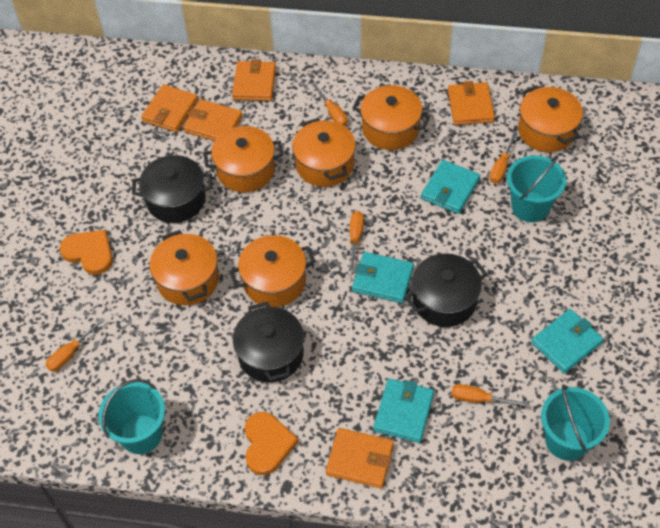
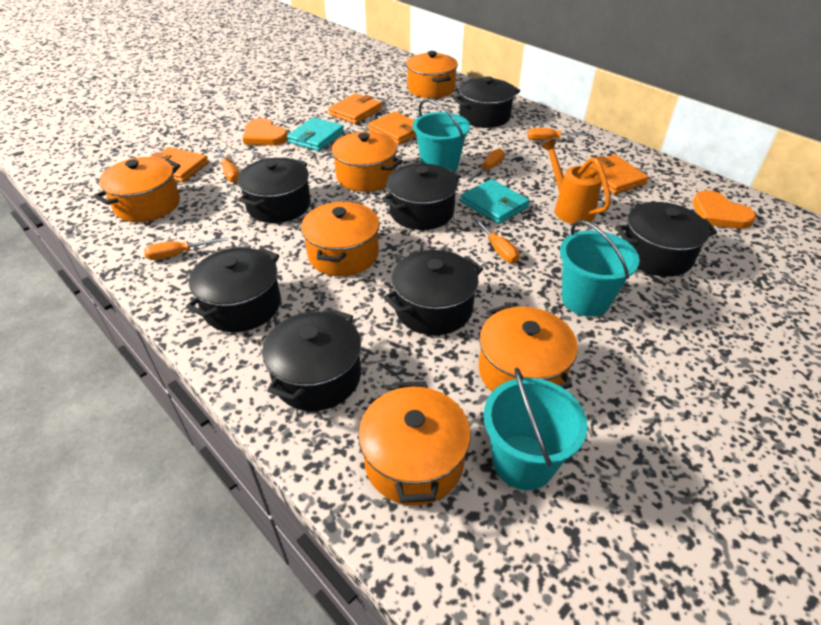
black pot: 3 -> 7
orange wallet: 5 -> 4
orange watering can: 0 -> 1
turquoise wallet: 4 -> 2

▬▬▬

*Problem to solve*.
Where "wallet" occurs in a line of the data above, count that line. Give the final count and no other words.

*Problem solution*.
2